■ Dataset extract ■
=== Begin Enclosure ===
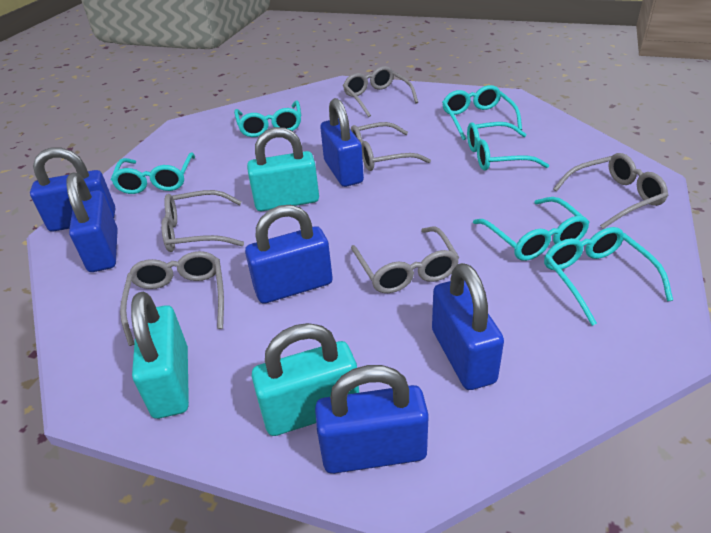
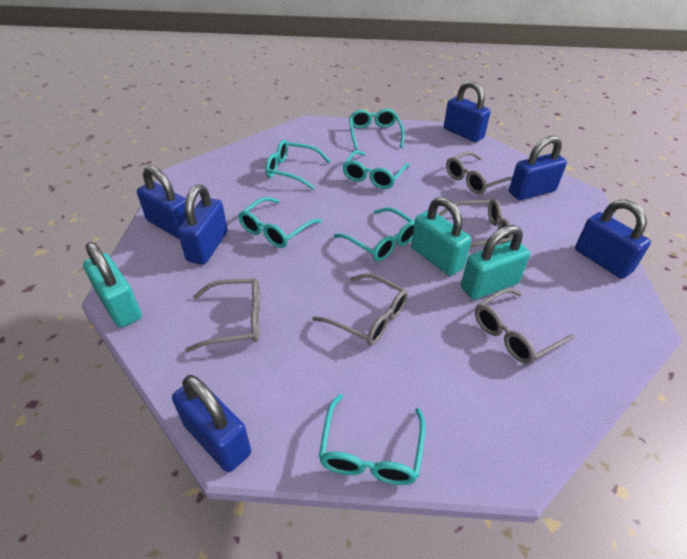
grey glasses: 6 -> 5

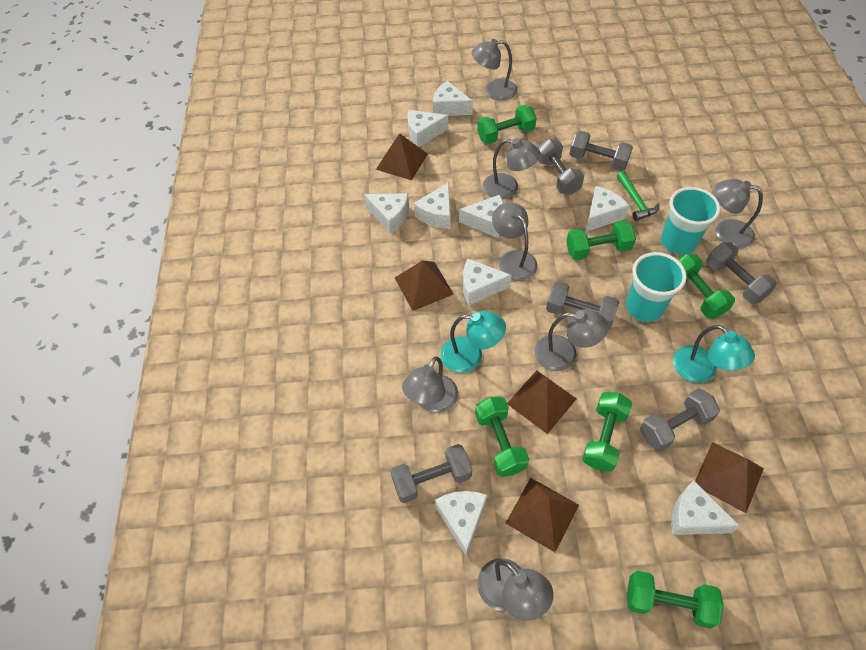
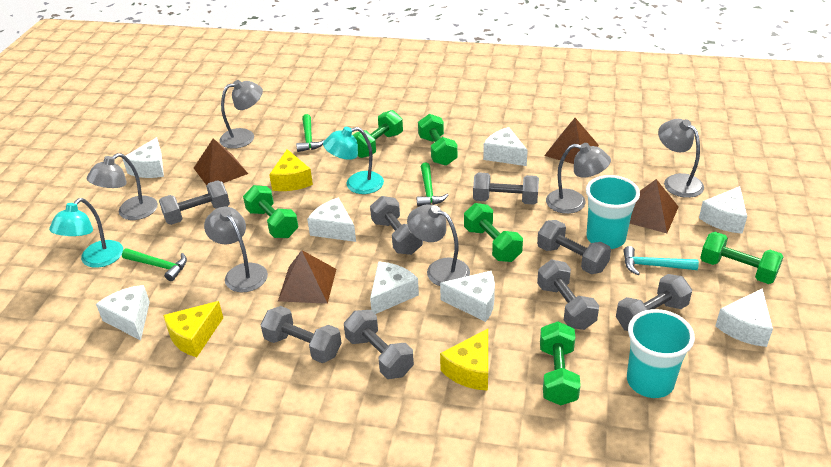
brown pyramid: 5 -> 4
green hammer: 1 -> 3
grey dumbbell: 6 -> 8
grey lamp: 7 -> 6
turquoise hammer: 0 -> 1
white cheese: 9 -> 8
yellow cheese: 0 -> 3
=== End Enclosure ===
=== Begin Enclosure ===
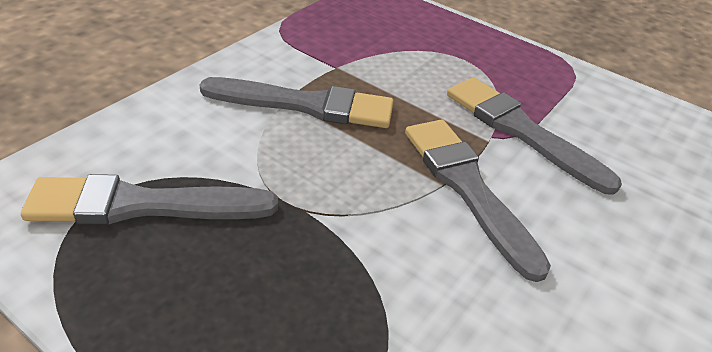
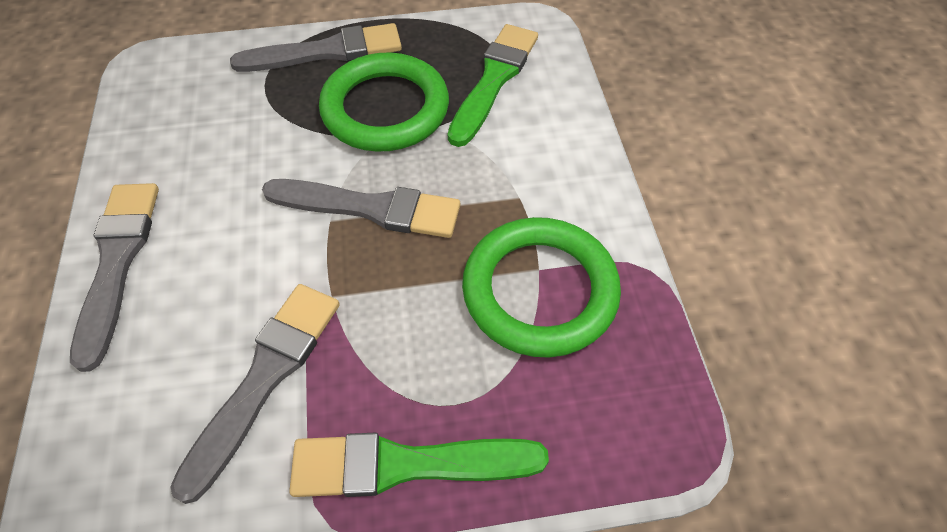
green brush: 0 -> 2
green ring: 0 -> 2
=== End Enclosure ===
One stretch of the lines above is wanted, from the line that contains "turquoise hammer: 0 -> 1" through the line that contains "yellow cheese: 0 -> 3". Output it exactly.

turquoise hammer: 0 -> 1
white cheese: 9 -> 8
yellow cheese: 0 -> 3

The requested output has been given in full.